Work order: I would like you to restate each record word for word.

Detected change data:
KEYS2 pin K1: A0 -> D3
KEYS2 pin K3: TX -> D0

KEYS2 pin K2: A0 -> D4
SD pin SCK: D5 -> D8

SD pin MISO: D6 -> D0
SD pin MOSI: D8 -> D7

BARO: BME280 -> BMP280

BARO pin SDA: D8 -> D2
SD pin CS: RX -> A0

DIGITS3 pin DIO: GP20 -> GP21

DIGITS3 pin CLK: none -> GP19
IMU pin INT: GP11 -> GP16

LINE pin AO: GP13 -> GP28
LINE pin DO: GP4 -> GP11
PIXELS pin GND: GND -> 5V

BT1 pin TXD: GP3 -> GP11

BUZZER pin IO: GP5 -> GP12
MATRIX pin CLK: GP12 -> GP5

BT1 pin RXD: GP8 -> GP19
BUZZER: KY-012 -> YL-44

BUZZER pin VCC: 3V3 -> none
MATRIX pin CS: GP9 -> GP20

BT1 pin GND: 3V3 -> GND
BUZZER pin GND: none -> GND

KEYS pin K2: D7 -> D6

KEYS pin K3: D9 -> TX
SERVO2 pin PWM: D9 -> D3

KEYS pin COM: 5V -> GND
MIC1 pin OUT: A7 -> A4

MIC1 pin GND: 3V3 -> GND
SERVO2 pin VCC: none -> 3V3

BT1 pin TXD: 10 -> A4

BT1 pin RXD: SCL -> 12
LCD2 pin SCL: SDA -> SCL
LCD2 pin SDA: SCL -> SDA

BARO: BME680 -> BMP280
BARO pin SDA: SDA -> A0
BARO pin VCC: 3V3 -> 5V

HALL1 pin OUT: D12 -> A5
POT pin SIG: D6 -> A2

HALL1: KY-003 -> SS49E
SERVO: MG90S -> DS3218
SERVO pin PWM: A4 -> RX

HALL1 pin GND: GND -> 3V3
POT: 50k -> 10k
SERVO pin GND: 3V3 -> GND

Response to the task:
KEYS2 pin K1: A0 -> D3
KEYS2 pin K3: TX -> D0

KEYS2 pin K2: A0 -> D4
SD pin SCK: D5 -> D8

SD pin MISO: D6 -> D0
SD pin MOSI: D8 -> D7

BARO: BME280 -> BMP280

BARO pin SDA: D8 -> D2
SD pin CS: RX -> A0

DIGITS3 pin DIO: GP20 -> GP21

DIGITS3 pin CLK: none -> GP19
IMU pin INT: GP11 -> GP16

LINE pin AO: GP13 -> GP28
LINE pin DO: GP4 -> GP11
PIXELS pin GND: GND -> 5V

BT1 pin TXD: GP3 -> GP11

BUZZER pin IO: GP5 -> GP12
MATRIX pin CLK: GP12 -> GP5

BT1 pin RXD: GP8 -> GP19
BUZZER: KY-012 -> YL-44

BUZZER pin VCC: 3V3 -> none
MATRIX pin CS: GP9 -> GP20

BT1 pin GND: 3V3 -> GND
BUZZER pin GND: none -> GND

KEYS pin K2: D7 -> D6

KEYS pin K3: D9 -> TX
SERVO2 pin PWM: D9 -> D3

KEYS pin COM: 5V -> GND
MIC1 pin OUT: A7 -> A4

MIC1 pin GND: 3V3 -> GND
SERVO2 pin VCC: none -> 3V3

BT1 pin TXD: 10 -> A4

BT1 pin RXD: SCL -> 12
LCD2 pin SCL: SDA -> SCL
LCD2 pin SDA: SCL -> SDA

BARO: BME680 -> BMP280
BARO pin SDA: SDA -> A0
BARO pin VCC: 3V3 -> 5V

HALL1 pin OUT: D12 -> A5
POT pin SIG: D6 -> A2

HALL1: KY-003 -> SS49E
SERVO: MG90S -> DS3218
SERVO pin PWM: A4 -> RX

HALL1 pin GND: GND -> 3V3
POT: 50k -> 10k
SERVO pin GND: 3V3 -> GND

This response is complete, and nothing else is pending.